§ What you are asked to do
All that should come back is the lines of the data below from the one containing "150 degrees clockwise |" to the one containing "replace | SCARLET", inclusive, exactly as they stand.

*** Opening Information ***

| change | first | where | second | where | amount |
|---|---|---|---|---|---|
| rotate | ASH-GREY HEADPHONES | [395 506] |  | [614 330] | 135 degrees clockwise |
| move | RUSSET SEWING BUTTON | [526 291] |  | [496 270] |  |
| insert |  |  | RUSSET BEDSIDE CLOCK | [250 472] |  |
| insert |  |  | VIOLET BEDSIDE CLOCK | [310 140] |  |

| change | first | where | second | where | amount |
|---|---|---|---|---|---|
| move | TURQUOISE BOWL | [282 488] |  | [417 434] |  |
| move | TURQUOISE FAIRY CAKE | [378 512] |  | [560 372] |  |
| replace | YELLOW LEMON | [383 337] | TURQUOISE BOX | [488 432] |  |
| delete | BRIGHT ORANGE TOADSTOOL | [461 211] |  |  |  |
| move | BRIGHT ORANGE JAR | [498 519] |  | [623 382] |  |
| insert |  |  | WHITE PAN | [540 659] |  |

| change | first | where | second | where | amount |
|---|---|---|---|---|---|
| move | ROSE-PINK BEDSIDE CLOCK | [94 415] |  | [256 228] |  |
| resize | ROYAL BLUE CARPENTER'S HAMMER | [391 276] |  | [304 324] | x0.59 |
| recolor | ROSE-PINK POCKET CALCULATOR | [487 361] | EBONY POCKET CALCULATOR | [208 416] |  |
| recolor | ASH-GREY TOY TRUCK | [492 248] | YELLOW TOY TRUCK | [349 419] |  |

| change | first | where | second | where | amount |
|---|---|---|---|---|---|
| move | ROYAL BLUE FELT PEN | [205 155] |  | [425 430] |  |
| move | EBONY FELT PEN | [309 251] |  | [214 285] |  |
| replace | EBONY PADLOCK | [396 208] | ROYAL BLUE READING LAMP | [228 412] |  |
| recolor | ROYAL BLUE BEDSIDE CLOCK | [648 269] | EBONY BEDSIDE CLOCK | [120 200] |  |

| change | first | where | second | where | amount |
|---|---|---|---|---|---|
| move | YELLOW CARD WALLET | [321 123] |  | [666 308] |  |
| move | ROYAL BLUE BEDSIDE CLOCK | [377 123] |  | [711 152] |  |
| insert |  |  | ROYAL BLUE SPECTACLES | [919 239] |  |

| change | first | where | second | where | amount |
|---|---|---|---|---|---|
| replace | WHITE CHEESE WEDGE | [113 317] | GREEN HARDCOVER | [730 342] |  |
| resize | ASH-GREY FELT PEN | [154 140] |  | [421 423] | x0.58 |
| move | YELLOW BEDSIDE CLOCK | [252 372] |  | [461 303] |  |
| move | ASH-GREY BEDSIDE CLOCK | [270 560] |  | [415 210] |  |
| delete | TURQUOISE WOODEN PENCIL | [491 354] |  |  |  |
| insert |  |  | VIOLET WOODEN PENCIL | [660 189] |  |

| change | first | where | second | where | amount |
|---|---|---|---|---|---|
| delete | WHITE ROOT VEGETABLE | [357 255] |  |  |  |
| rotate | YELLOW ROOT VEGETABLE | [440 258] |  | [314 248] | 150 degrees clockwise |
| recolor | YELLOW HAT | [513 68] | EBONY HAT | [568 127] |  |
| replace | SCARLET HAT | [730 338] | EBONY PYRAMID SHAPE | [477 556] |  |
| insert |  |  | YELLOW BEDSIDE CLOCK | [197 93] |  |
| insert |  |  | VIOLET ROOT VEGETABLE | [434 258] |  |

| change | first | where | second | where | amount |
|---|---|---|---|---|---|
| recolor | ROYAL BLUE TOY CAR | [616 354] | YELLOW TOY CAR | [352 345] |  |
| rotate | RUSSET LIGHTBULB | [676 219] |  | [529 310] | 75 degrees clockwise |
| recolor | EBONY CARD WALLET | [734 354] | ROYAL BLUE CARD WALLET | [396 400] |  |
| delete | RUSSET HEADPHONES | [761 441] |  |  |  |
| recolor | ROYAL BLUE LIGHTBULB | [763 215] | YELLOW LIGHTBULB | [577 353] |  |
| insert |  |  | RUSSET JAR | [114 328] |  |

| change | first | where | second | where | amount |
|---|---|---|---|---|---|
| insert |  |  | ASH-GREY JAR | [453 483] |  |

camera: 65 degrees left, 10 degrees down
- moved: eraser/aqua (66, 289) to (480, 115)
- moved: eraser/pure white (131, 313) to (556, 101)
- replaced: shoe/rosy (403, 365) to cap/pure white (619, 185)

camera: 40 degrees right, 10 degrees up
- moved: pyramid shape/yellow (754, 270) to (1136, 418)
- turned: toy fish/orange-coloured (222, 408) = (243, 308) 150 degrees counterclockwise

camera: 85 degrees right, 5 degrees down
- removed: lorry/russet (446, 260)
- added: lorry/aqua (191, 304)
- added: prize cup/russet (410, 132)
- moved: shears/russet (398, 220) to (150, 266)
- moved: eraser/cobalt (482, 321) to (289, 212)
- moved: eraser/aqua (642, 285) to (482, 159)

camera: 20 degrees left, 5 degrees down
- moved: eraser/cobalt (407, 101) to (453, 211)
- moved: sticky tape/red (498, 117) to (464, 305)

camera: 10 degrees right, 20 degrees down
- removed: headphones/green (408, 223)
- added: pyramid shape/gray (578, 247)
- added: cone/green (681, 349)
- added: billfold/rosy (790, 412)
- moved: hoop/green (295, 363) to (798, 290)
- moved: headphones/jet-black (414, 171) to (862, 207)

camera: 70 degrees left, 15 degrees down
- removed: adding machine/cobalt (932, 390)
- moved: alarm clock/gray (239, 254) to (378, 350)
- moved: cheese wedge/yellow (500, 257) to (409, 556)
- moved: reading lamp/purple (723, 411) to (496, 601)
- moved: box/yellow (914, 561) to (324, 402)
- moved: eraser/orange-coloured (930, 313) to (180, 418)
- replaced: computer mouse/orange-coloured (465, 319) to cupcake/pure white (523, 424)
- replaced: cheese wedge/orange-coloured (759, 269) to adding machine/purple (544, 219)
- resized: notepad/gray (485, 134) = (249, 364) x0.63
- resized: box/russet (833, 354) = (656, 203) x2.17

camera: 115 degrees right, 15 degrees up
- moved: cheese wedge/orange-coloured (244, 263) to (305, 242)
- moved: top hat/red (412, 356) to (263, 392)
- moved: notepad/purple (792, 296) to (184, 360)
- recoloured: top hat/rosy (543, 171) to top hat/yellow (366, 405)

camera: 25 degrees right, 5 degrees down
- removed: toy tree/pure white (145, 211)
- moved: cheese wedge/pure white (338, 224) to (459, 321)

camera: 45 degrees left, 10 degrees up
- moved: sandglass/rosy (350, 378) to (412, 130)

*** Closing Information ***

§ Response to the exercise
| rotate | YELLOW ROOT VEGETABLE | [440 258] |  | [314 248] | 150 degrees clockwise |
| recolor | YELLOW HAT | [513 68] | EBONY HAT | [568 127] |  |
| replace | SCARLET HAT | [730 338] | EBONY PYRAMID SHAPE | [477 556] |  |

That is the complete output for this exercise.